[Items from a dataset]
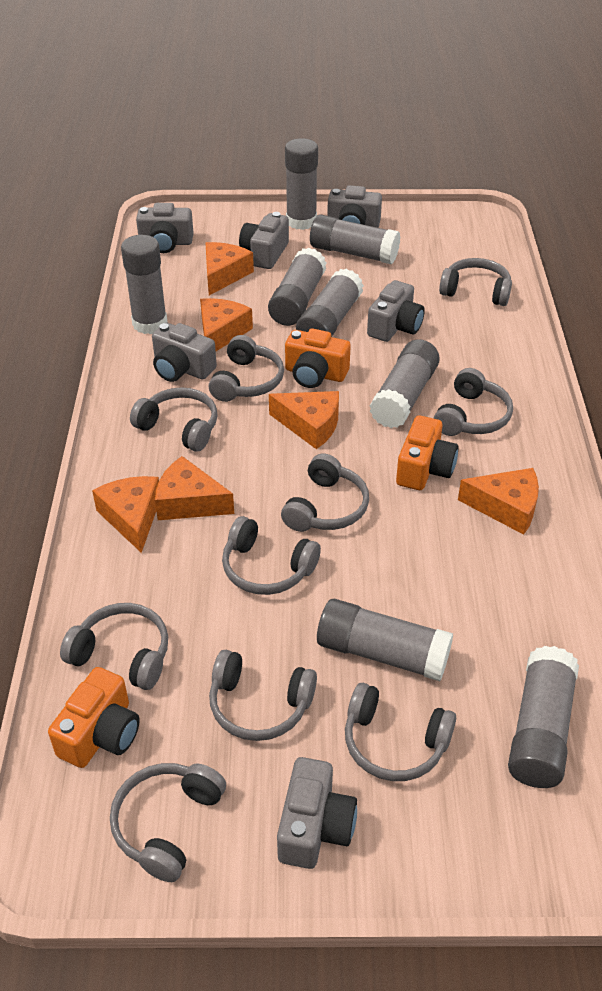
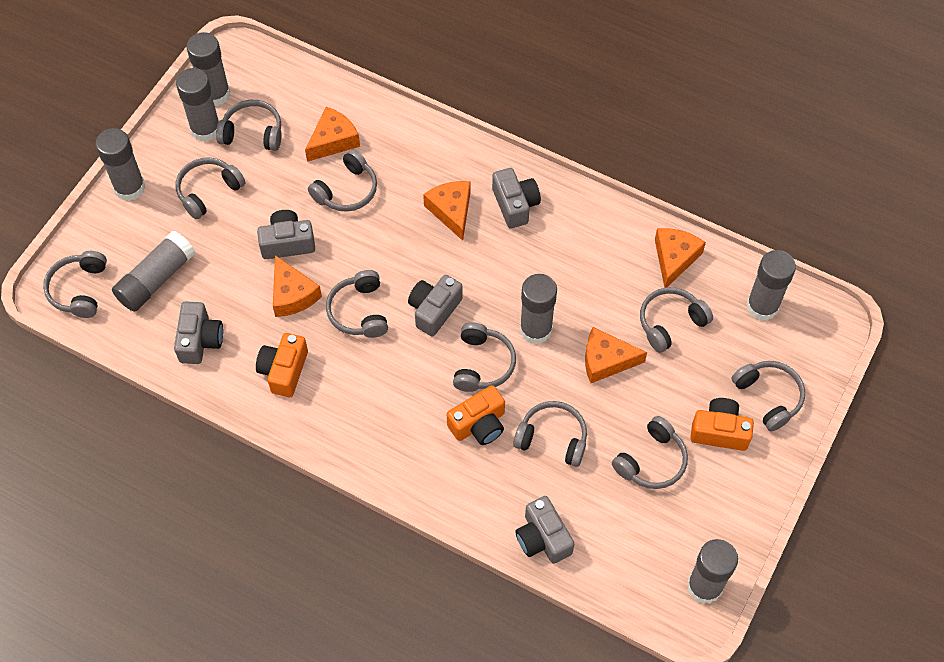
grey camera: 6 -> 5
grey glue stick: 8 -> 7
orange cheese: 6 -> 5

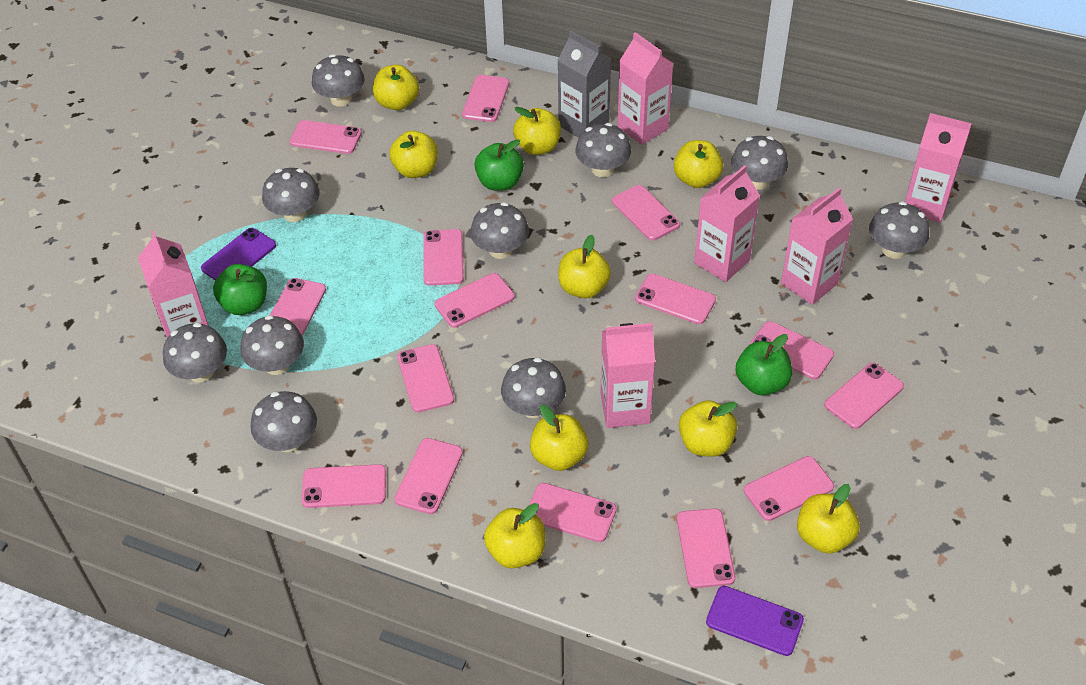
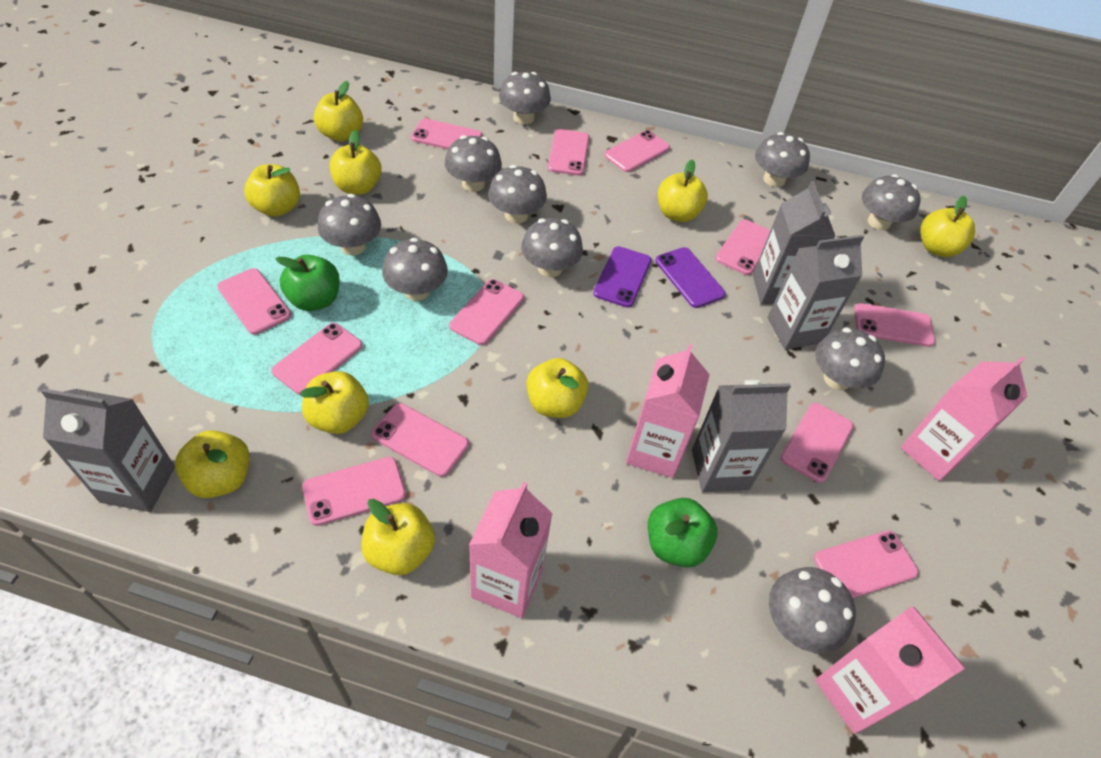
green apple: 3 -> 2
grey carton: 1 -> 4
pink carton: 6 -> 4
pink phone: 15 -> 12

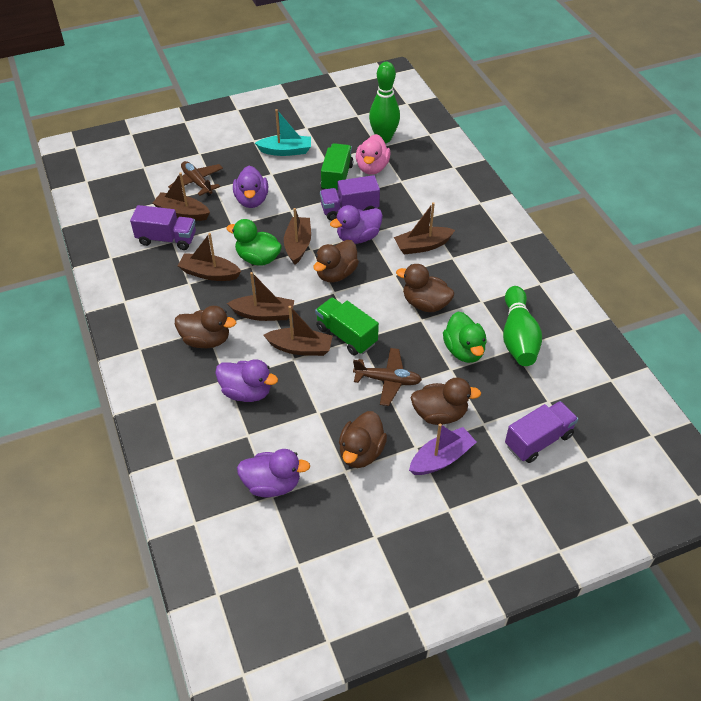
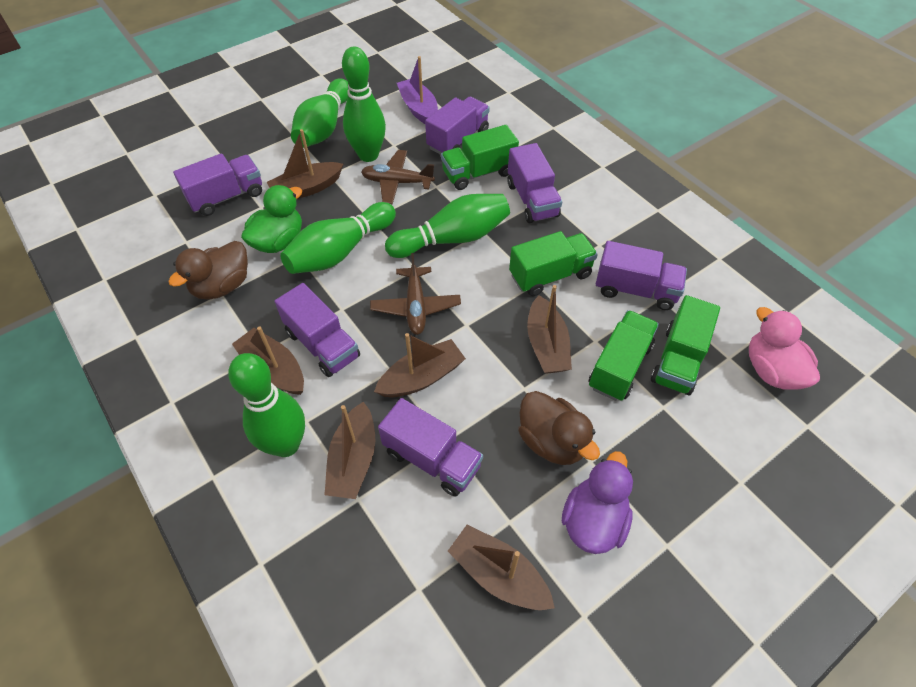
brown duck: 5 -> 2
green bowling pin: 2 -> 5
green duck: 2 -> 1
green truck: 2 -> 4
purple duck: 4 -> 1
purple truck: 3 -> 6
turquoise boat: 1 -> 0

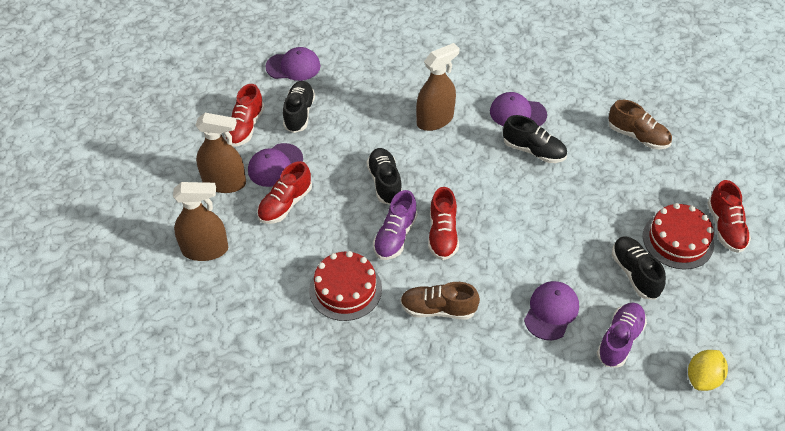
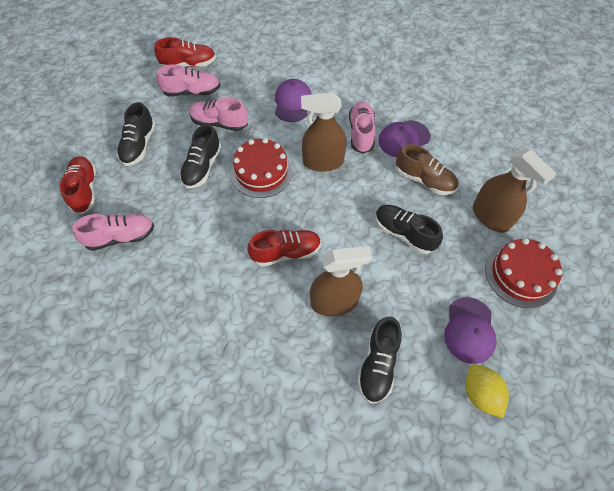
brown shoe: 2 -> 1
pink shoe: 0 -> 4
purple cap: 4 -> 3
purple shoe: 2 -> 0
red shoe: 4 -> 3

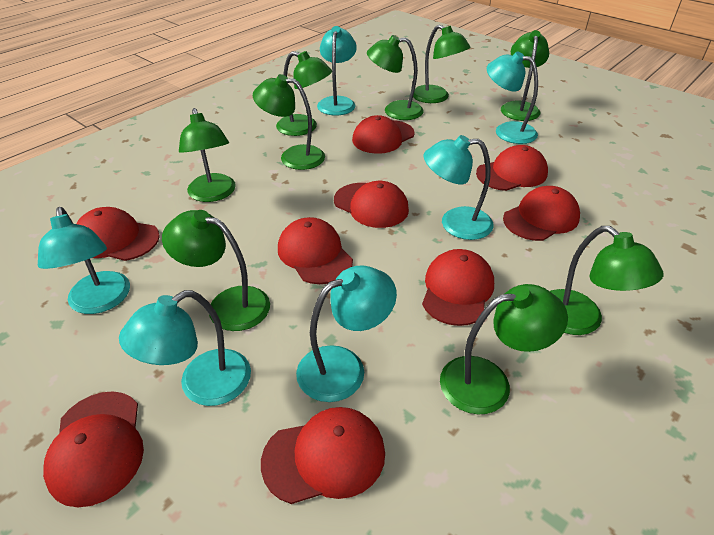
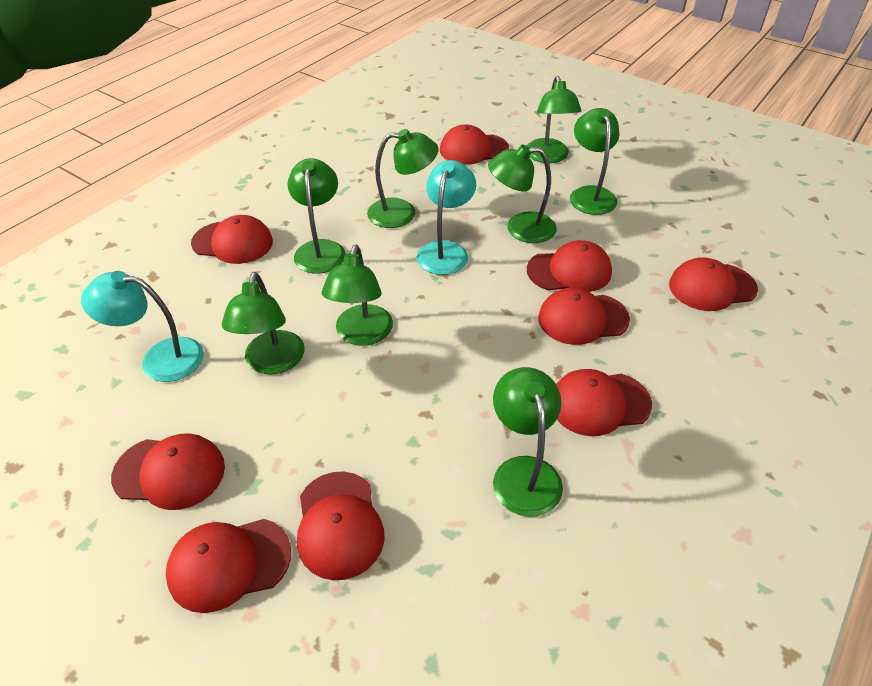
green lamp: 9 -> 8
turquoise lamp: 6 -> 2

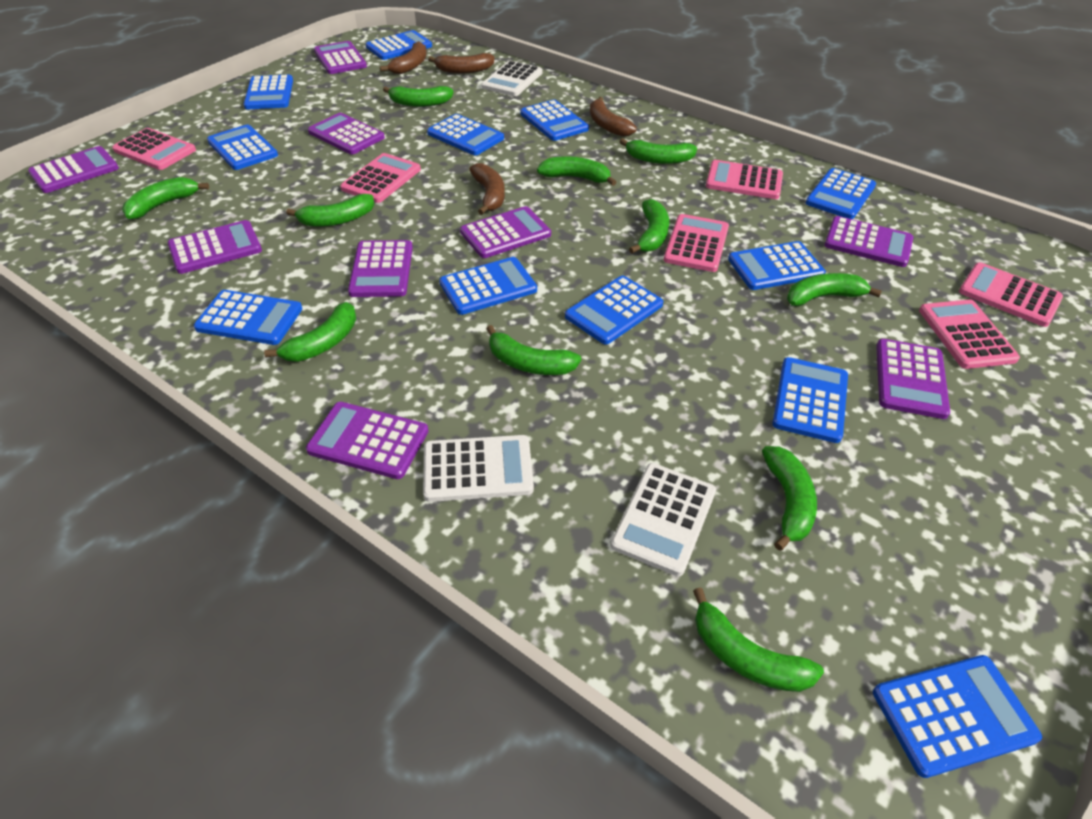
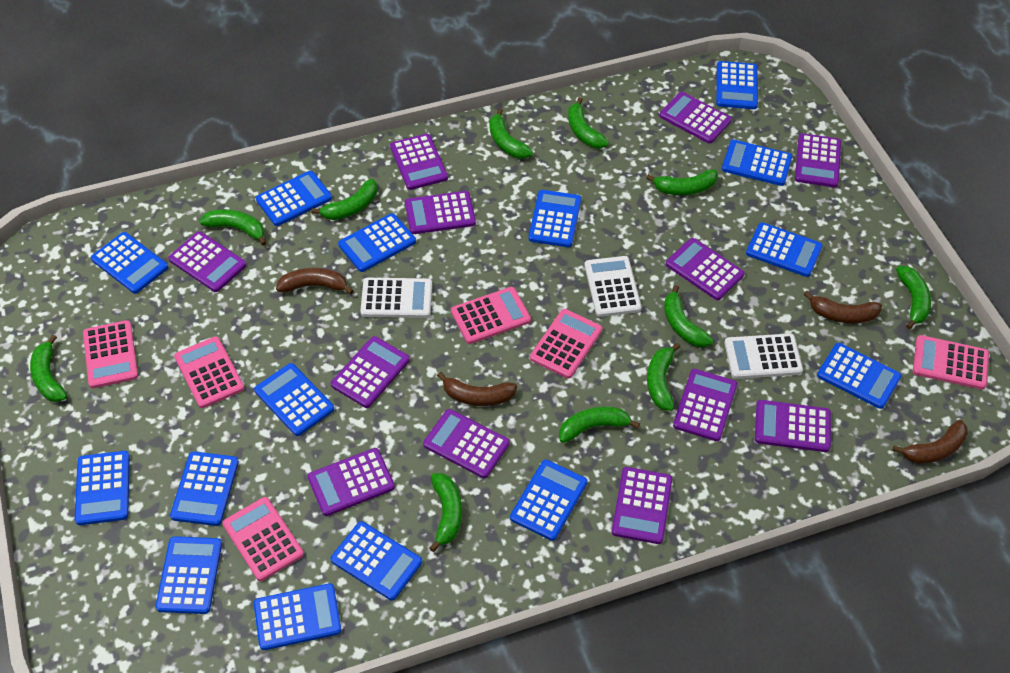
blue calculator: 12 -> 15
purple calculator: 9 -> 12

Problem to work on: Whenever a line of the data above includes the word "calculator", copy that line.

Answer to this problem:
blue calculator: 12 -> 15
purple calculator: 9 -> 12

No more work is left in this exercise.